**WRITTEN TASK:** An exact copy of the entries below is required, with all pictures removed.

**DATA SECTION:**
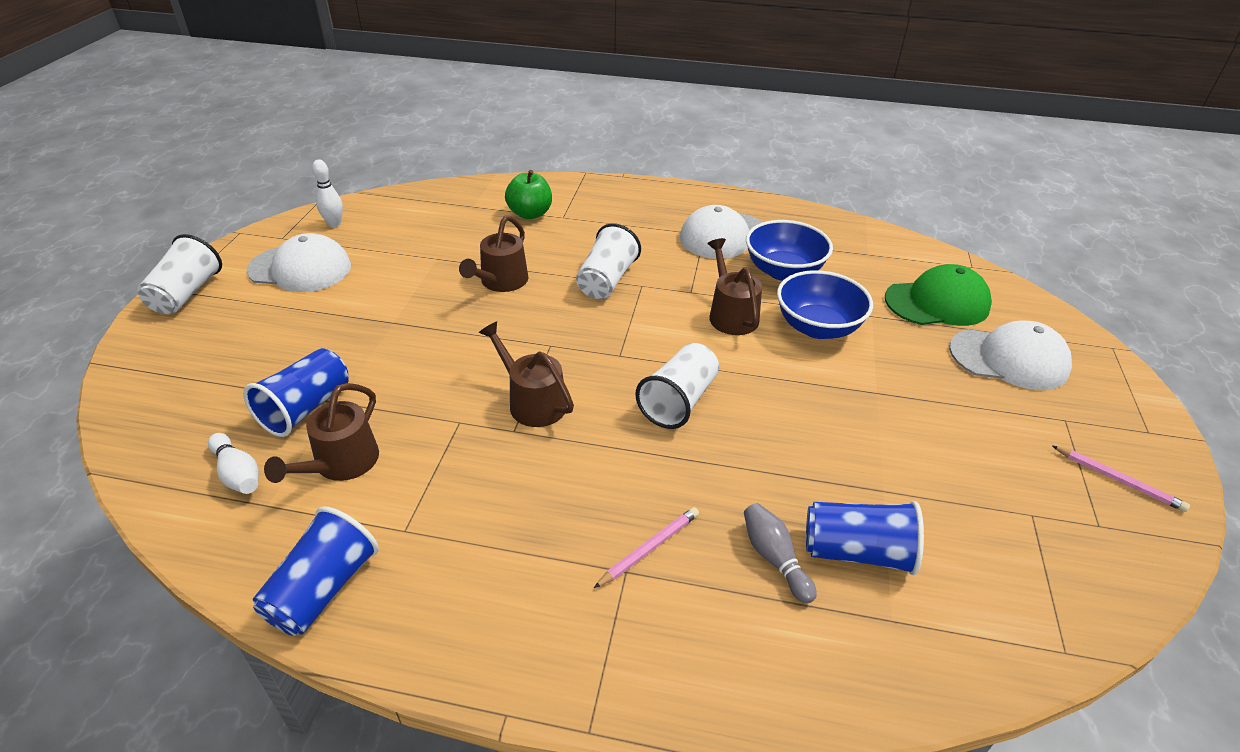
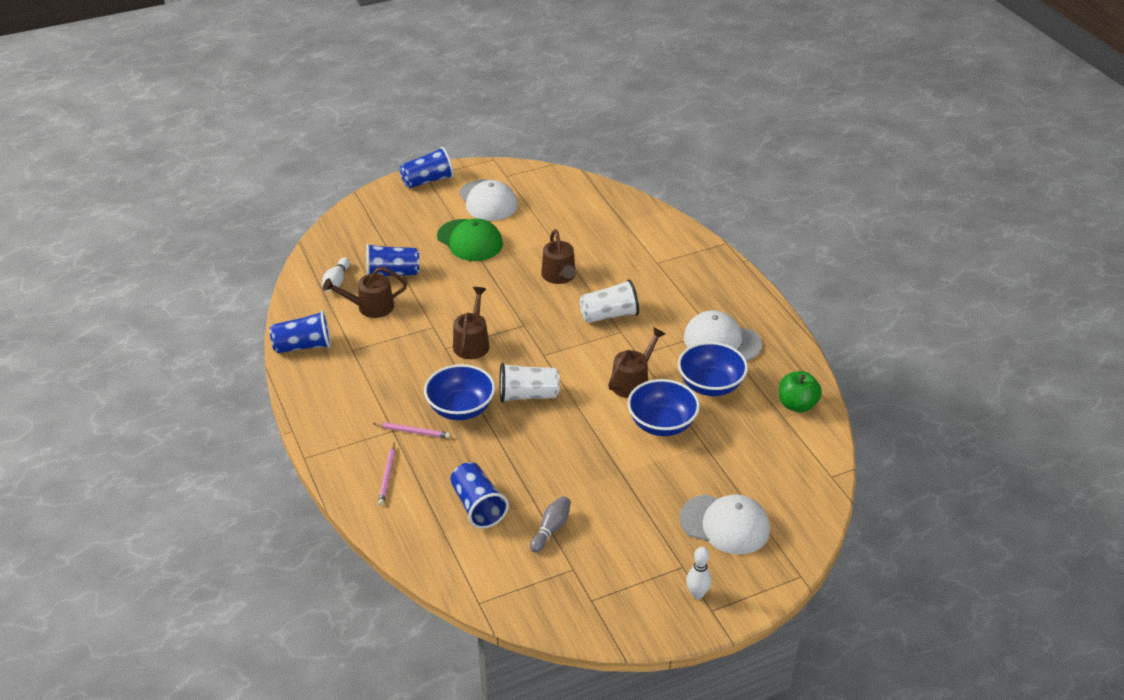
camera: 55 degrees right, 0 degrees up
(187, 294) = (427, 181): white cup -> blue cup
(334, 224) = (541, 184): white bowling pin -> white bowling pin (697, 594)
(501, 282) = (559, 276): brown watering can -> brown watering can turned 90 degrees counterclockwise
(530, 214) = (643, 248): green apple -> green apple (797, 405)
(647, 474) = (461, 408): none -> blue bowl
(774, 558) = (446, 477): grey bowling pin -> grey bowling pin (551, 529)
(937, 302) = (757, 471): green cap -> green cap (470, 240)
(1009, 359) = (725, 524): white cap -> white cap turned 45 degrees counterclockwise
(1118, 480) = (643, 602): pink pencil -> pink pencil (387, 476)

**THE ANSWER:**
camera: 55 degrees right, 0 degrees up
(187, 294) = (427, 181): white cup -> blue cup
(334, 224) = (541, 184): white bowling pin -> white bowling pin (697, 594)
(501, 282) = (559, 276): brown watering can -> brown watering can turned 90 degrees counterclockwise
(530, 214) = (643, 248): green apple -> green apple (797, 405)
(647, 474) = (461, 408): none -> blue bowl
(774, 558) = (446, 477): grey bowling pin -> grey bowling pin (551, 529)
(937, 302) = (757, 471): green cap -> green cap (470, 240)
(1009, 359) = (725, 524): white cap -> white cap turned 45 degrees counterclockwise
(1118, 480) = (643, 602): pink pencil -> pink pencil (387, 476)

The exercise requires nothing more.